Task objective: Which lines in the records below contain the word "right"? Copy out each one.

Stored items

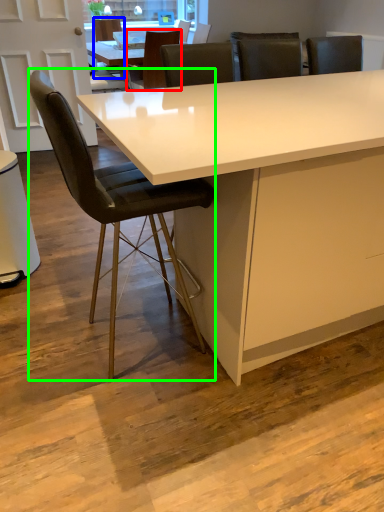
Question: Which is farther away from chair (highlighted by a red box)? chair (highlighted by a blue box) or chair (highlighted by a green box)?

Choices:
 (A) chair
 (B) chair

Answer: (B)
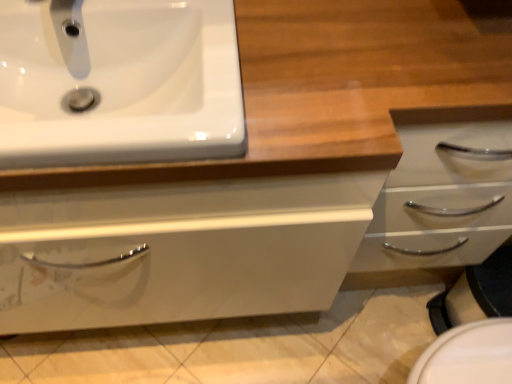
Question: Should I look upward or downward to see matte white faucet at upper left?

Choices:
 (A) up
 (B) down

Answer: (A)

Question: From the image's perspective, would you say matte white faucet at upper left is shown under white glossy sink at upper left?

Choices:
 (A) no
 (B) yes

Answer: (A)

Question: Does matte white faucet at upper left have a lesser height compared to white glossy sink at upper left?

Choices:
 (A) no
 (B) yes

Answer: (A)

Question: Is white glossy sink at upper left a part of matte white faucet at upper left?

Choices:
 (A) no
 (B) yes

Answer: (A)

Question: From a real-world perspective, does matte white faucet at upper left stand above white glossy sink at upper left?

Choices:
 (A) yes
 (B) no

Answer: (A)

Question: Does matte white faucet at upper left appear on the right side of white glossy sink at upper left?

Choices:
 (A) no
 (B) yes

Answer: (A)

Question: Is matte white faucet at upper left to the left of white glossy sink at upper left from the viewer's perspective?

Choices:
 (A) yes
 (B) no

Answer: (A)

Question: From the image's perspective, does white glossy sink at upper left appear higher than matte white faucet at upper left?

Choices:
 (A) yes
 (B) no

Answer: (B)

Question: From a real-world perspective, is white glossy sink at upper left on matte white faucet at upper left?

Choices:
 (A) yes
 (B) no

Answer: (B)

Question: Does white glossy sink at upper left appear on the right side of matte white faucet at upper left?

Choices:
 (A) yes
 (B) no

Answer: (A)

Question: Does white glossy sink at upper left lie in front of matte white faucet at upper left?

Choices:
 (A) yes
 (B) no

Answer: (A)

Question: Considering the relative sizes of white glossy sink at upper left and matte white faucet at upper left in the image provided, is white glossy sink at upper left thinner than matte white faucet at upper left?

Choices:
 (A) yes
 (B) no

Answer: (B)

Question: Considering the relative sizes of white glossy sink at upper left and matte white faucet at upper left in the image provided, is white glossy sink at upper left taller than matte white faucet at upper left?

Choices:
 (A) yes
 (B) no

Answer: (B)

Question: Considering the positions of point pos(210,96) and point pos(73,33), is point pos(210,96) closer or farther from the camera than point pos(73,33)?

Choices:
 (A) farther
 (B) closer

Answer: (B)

* * *

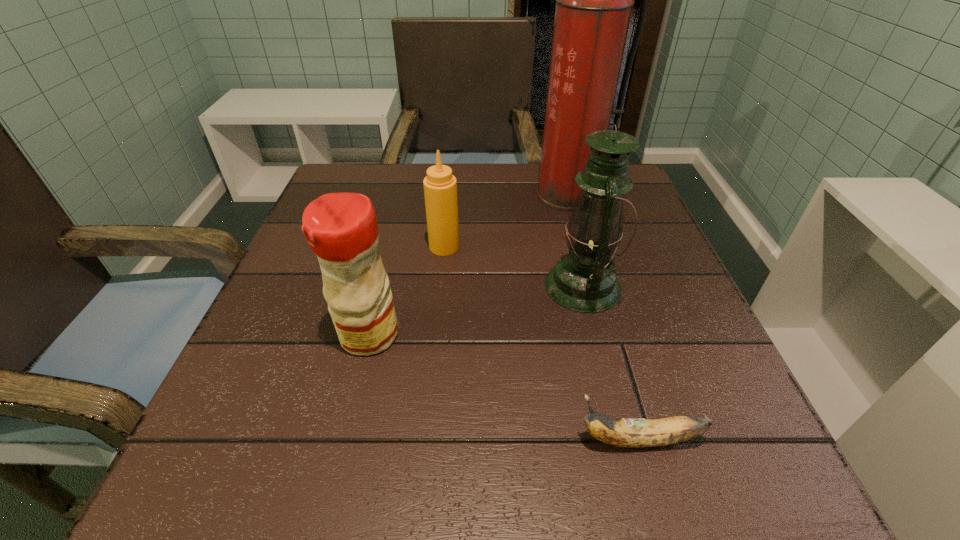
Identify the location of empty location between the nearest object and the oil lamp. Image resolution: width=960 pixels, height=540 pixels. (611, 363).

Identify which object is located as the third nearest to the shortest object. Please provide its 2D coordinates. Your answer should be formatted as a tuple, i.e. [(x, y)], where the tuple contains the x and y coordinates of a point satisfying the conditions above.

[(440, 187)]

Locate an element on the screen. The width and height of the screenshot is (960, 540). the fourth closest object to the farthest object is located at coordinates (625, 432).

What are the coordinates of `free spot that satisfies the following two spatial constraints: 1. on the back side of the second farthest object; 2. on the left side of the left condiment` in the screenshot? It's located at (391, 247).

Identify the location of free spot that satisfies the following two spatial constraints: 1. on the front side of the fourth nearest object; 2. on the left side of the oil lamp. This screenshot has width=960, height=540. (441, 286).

Answer to this exercise:
Question: Does matte white faucet at upper left appear on the right side of white glossy sink at upper left?
Question: Does white glossy sink at upper left appear on the right side of matte white faucet at upper left?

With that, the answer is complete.